- Data supplied:

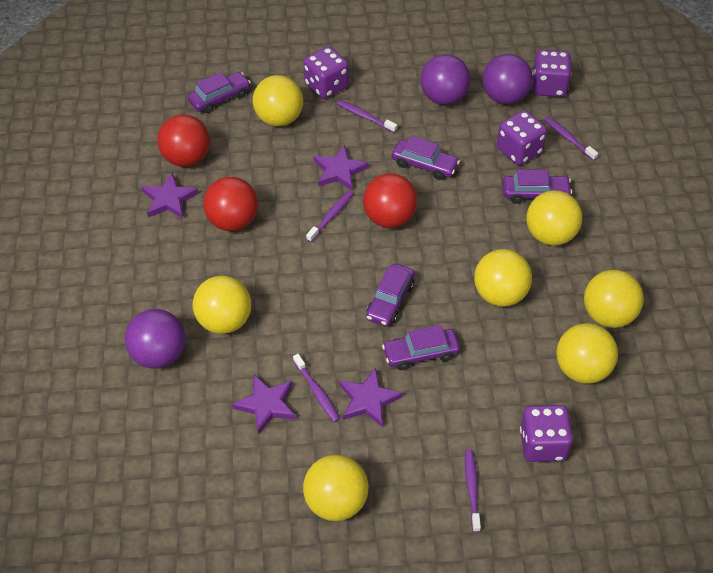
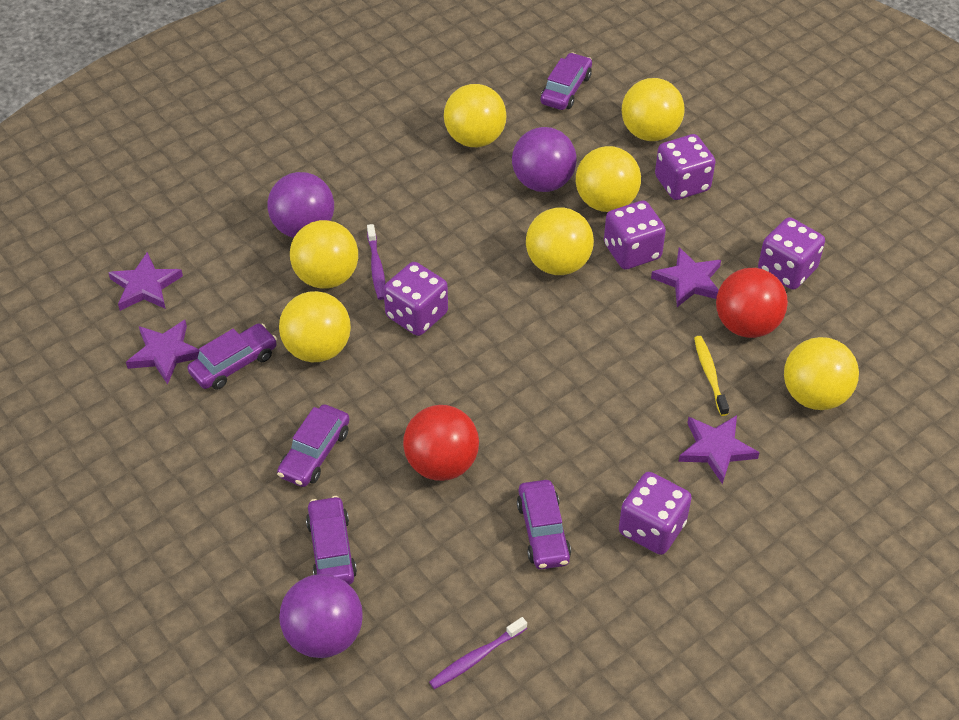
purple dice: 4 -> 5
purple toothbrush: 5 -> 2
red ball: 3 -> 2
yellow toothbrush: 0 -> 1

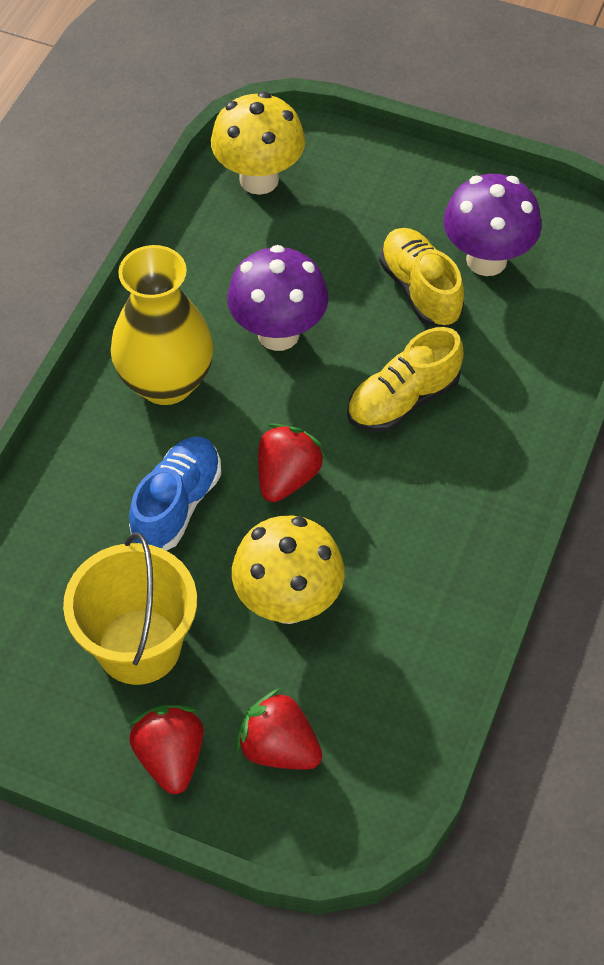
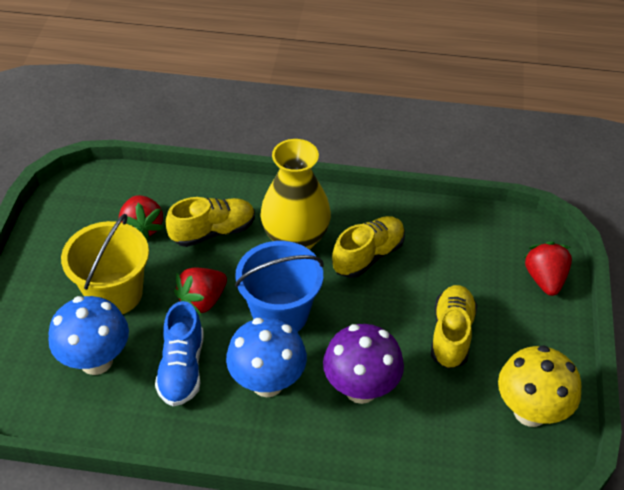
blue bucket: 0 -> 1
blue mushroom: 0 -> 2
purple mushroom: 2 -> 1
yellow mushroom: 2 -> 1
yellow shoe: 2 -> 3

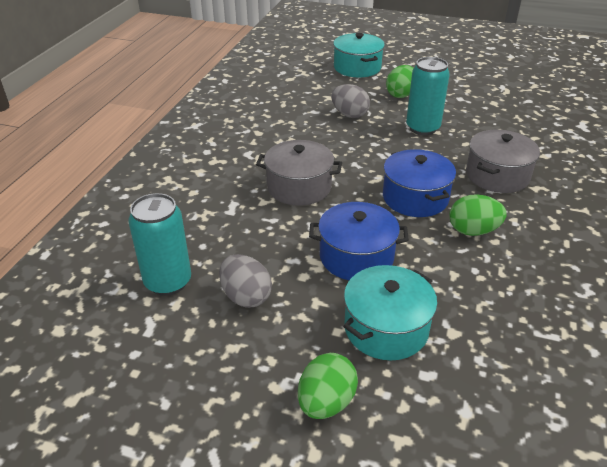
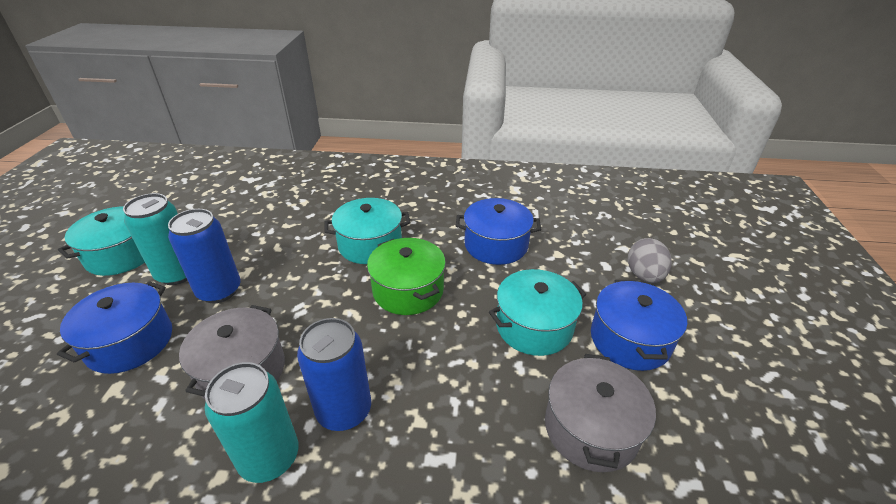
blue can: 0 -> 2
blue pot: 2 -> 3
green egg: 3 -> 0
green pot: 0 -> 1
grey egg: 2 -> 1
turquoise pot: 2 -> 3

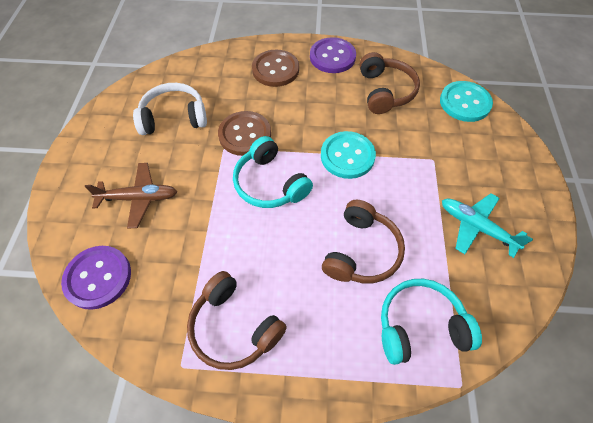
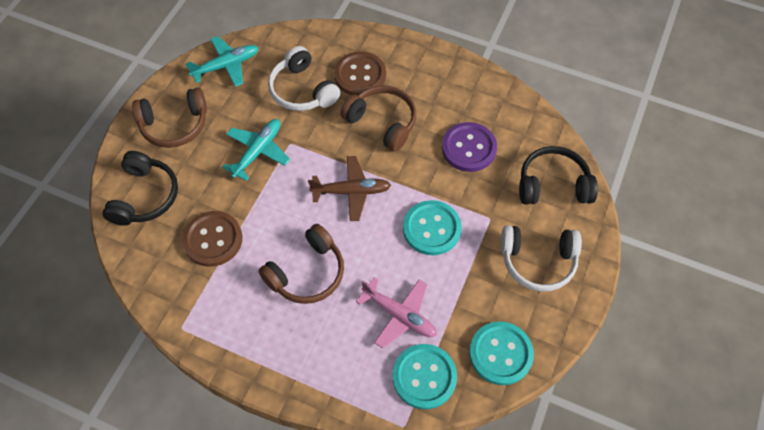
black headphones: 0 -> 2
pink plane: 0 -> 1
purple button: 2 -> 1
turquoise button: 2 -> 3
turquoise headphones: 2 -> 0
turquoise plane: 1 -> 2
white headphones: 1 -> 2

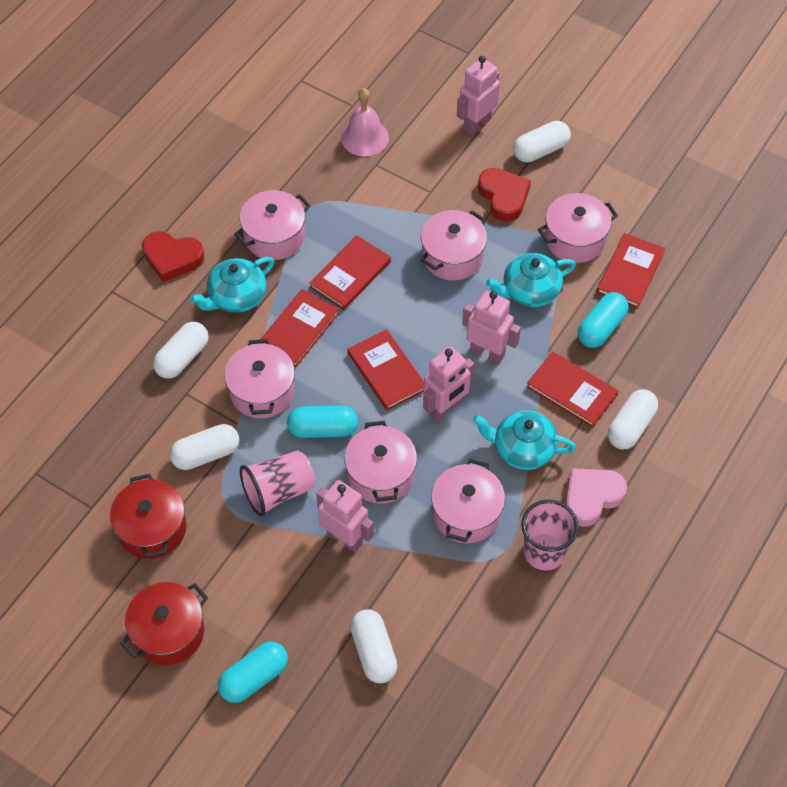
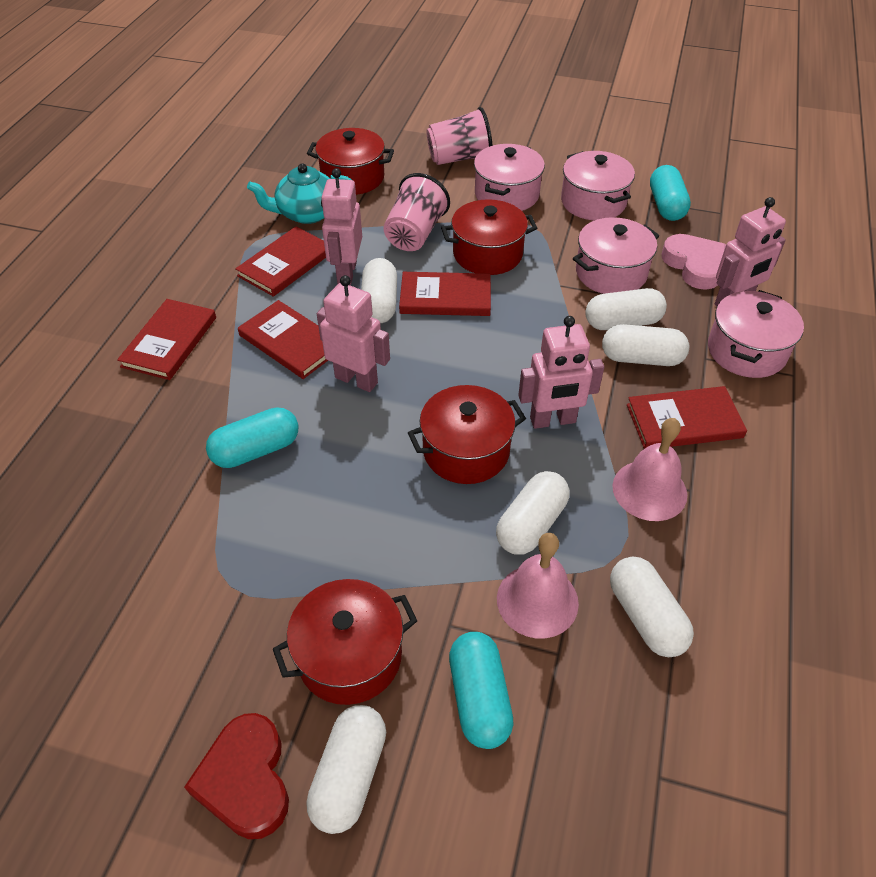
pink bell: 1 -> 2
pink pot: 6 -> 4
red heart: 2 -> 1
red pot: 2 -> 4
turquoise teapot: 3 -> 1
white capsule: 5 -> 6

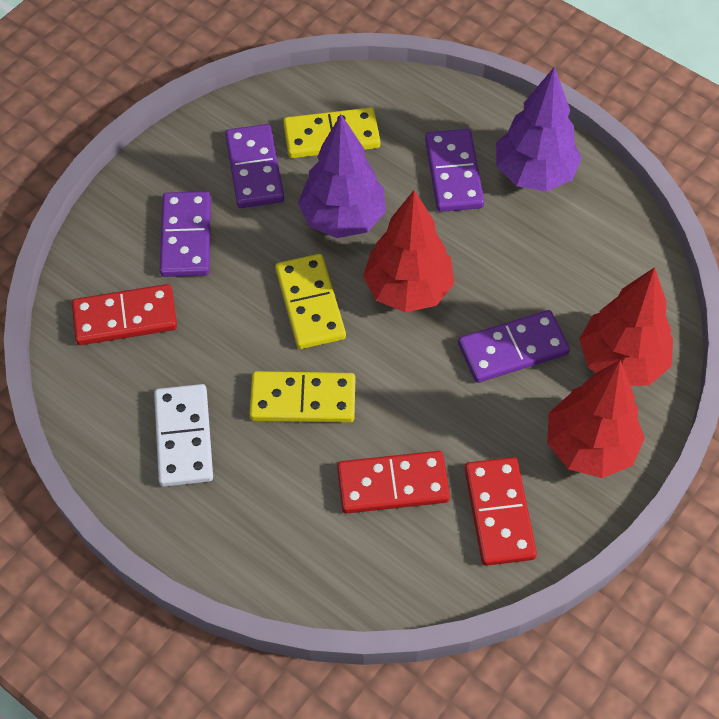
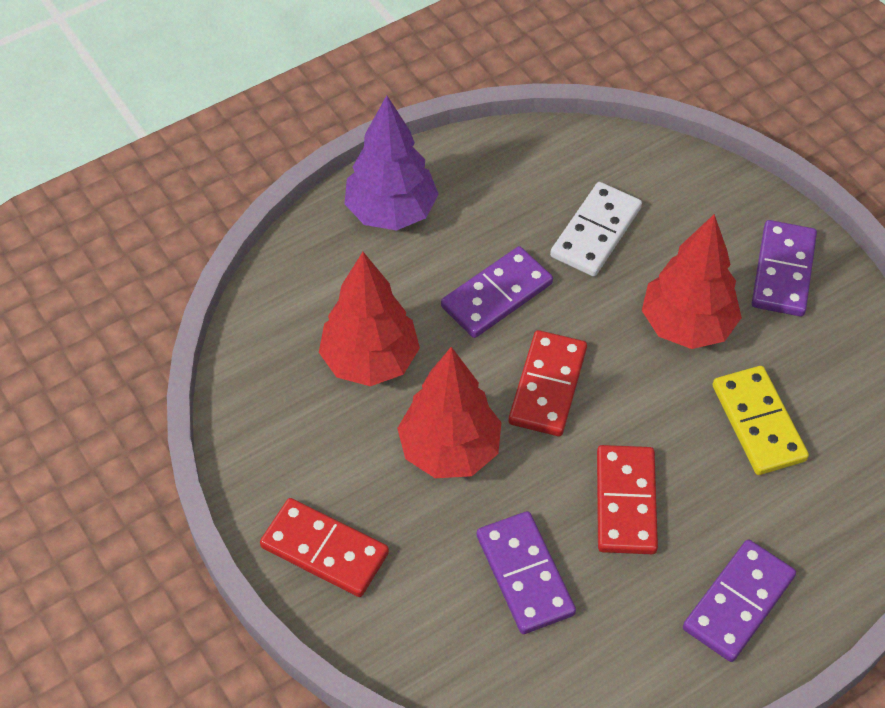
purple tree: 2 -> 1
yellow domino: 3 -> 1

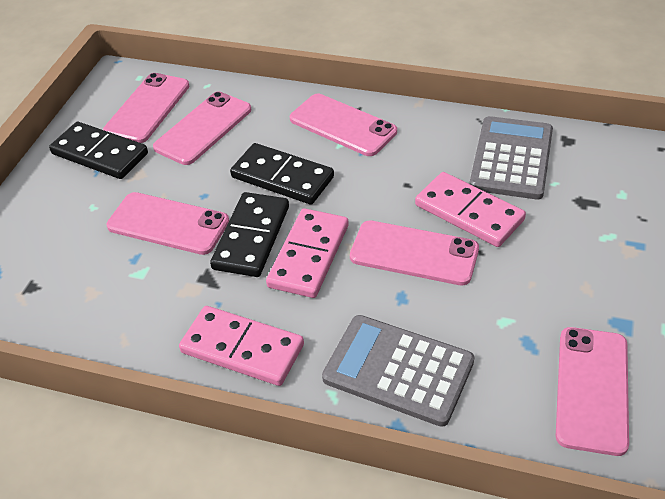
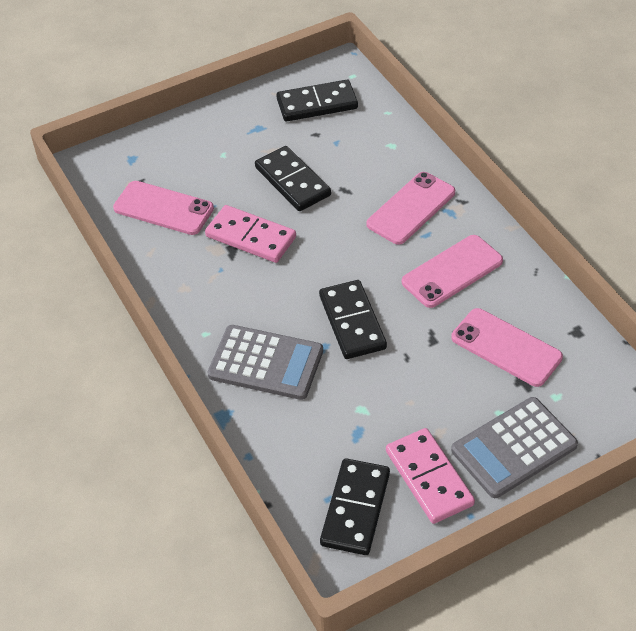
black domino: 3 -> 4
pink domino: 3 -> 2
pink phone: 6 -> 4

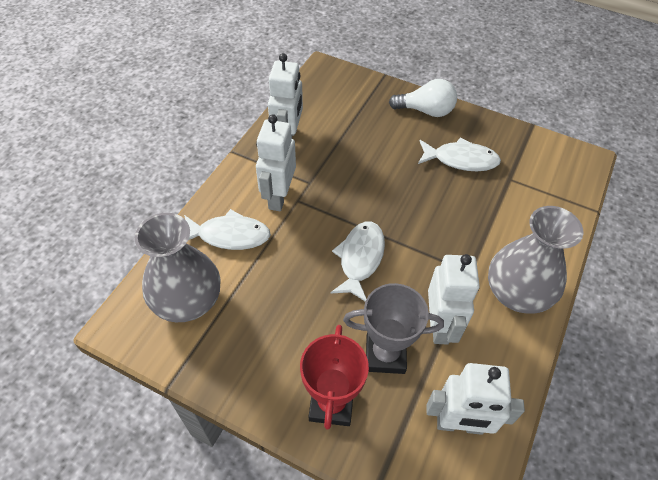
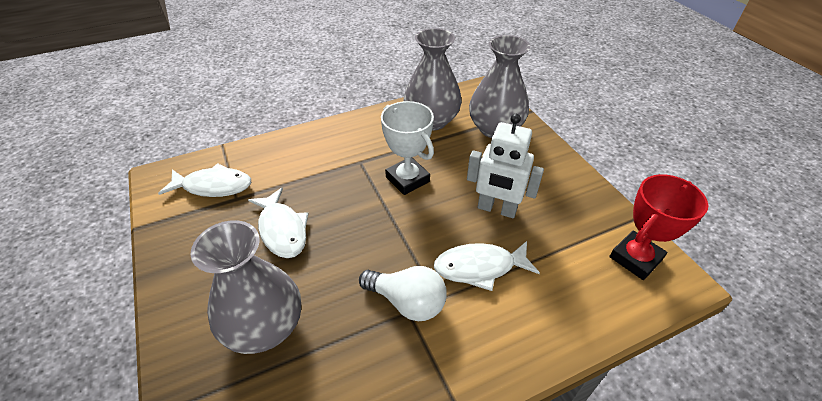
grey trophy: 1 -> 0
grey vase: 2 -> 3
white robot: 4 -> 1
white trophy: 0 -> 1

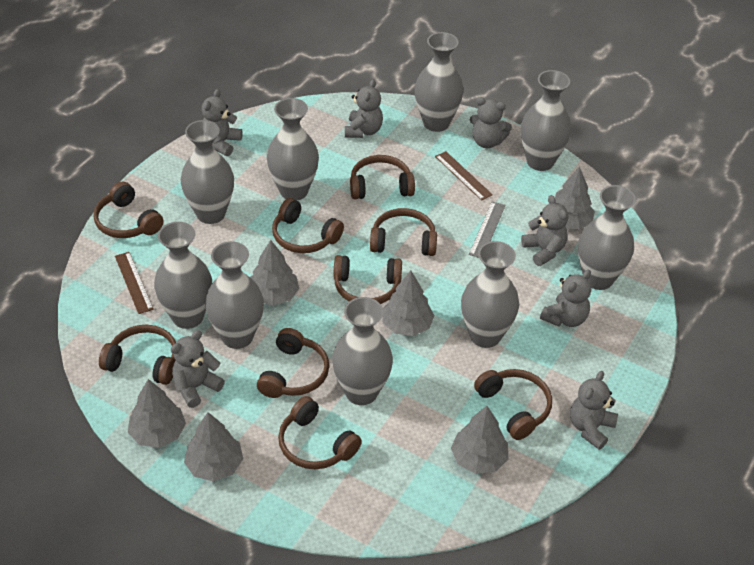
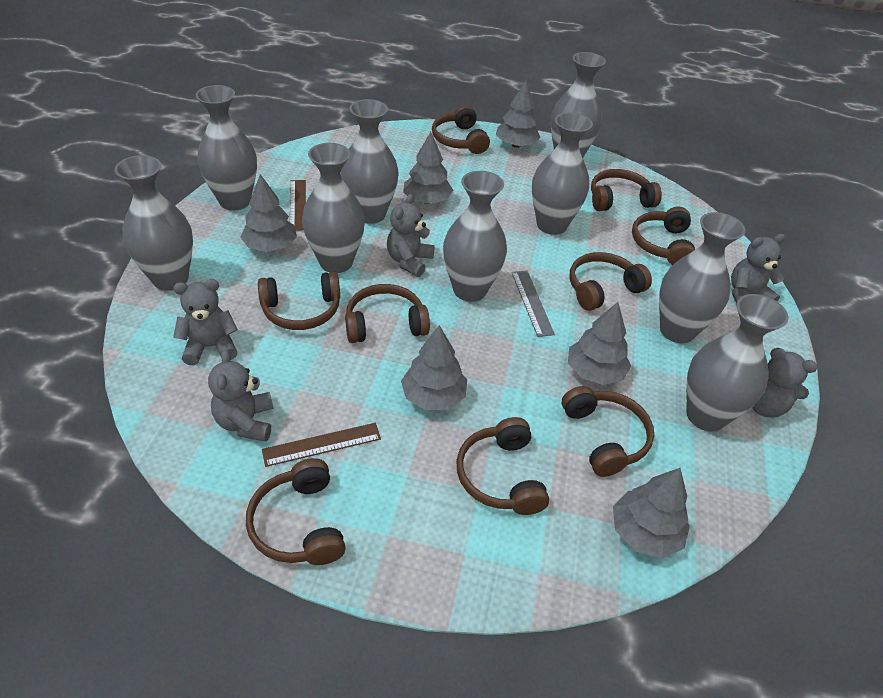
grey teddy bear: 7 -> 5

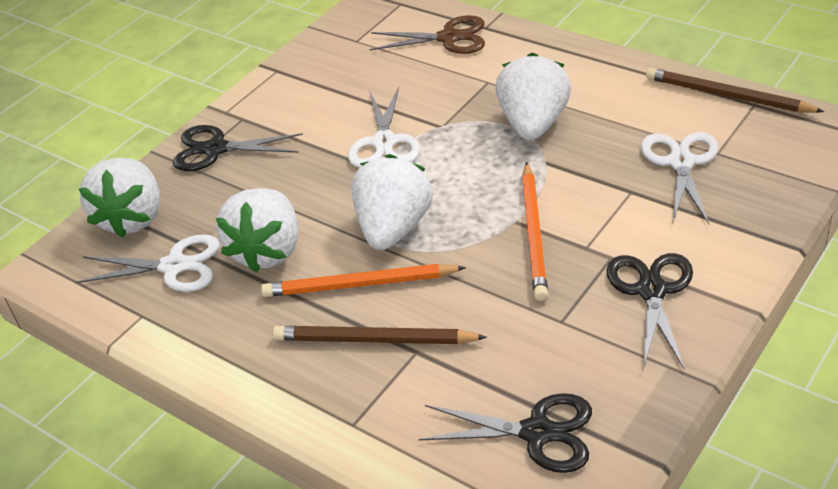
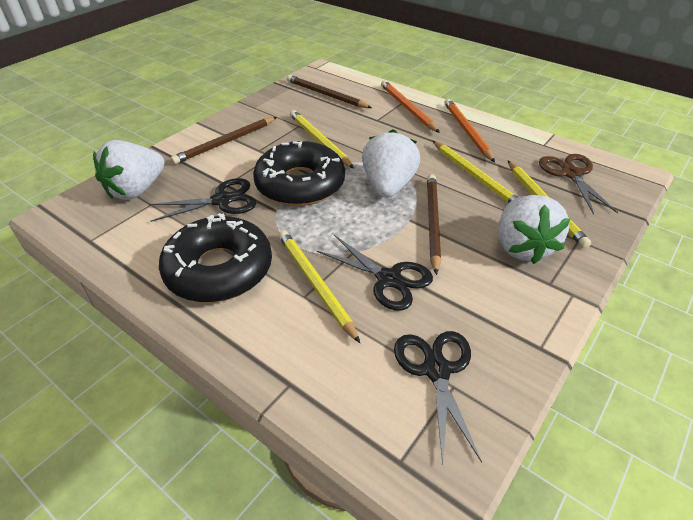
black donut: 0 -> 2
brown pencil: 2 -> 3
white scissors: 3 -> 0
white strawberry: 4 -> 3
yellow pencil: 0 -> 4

- What you will do:
Each record above is to be copied out exactly; its pictures are not.

- Written response:
purple dice: 4 -> 5
purple toothbrush: 5 -> 2
red ball: 3 -> 2
yellow toothbrush: 0 -> 1

blue bucket: 0 -> 1
blue mushroom: 0 -> 2
purple mushroom: 2 -> 1
yellow mushroom: 2 -> 1
yellow shoe: 2 -> 3

blue can: 0 -> 2
blue pot: 2 -> 3
green egg: 3 -> 0
green pot: 0 -> 1
grey egg: 2 -> 1
turquoise pot: 2 -> 3

black headphones: 0 -> 2
pink plane: 0 -> 1
purple button: 2 -> 1
turquoise button: 2 -> 3
turquoise headphones: 2 -> 0
turquoise plane: 1 -> 2
white headphones: 1 -> 2

pink bell: 1 -> 2
pink pot: 6 -> 4
red heart: 2 -> 1
red pot: 2 -> 4
turquoise teapot: 3 -> 1
white capsule: 5 -> 6

purple tree: 2 -> 1
yellow domino: 3 -> 1

black domino: 3 -> 4
pink domino: 3 -> 2
pink phone: 6 -> 4

grey trophy: 1 -> 0
grey vase: 2 -> 3
white robot: 4 -> 1
white trophy: 0 -> 1

grey teddy bear: 7 -> 5

black donut: 0 -> 2
brown pencil: 2 -> 3
white scissors: 3 -> 0
white strawberry: 4 -> 3
yellow pencil: 0 -> 4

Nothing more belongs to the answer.